START Given information
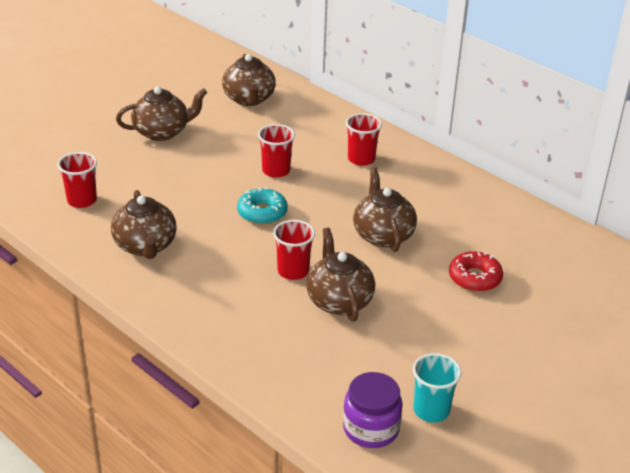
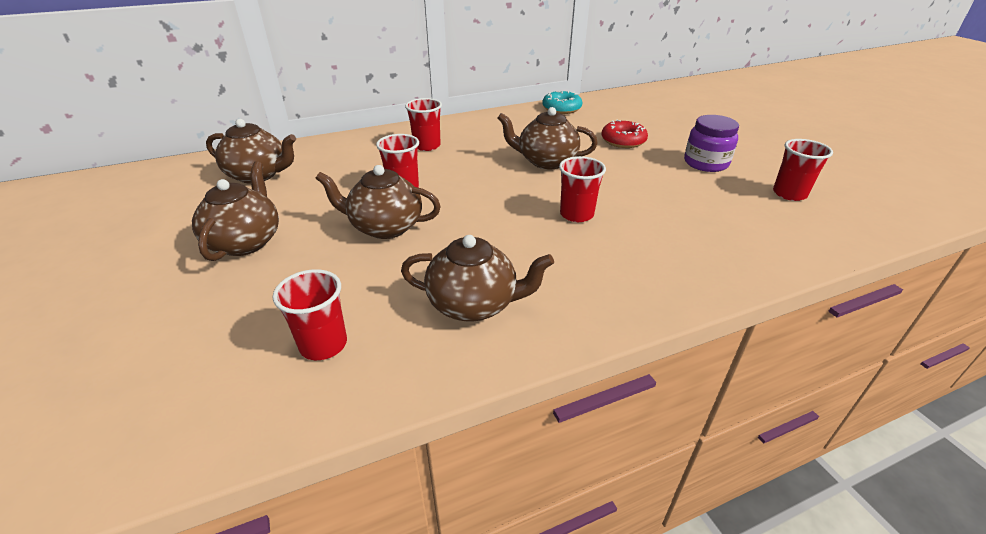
camera: 65 degrees left, 0 degrees up
(262, 212) = (468, 210): turquoise donut -> turquoise donut (561, 108)
(339, 301) = (633, 201): brown teapot -> brown teapot (385, 227)
(371, 428) = (818, 226): purple jar -> purple jar (706, 163)
(431, 410) = (789, 194): turquoise cup -> red cup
END Given information
How to complete this task — Go through the data and gather every line that holds "turquoise".

Result —
(262, 212) = (468, 210): turquoise donut -> turquoise donut (561, 108)
(431, 410) = (789, 194): turquoise cup -> red cup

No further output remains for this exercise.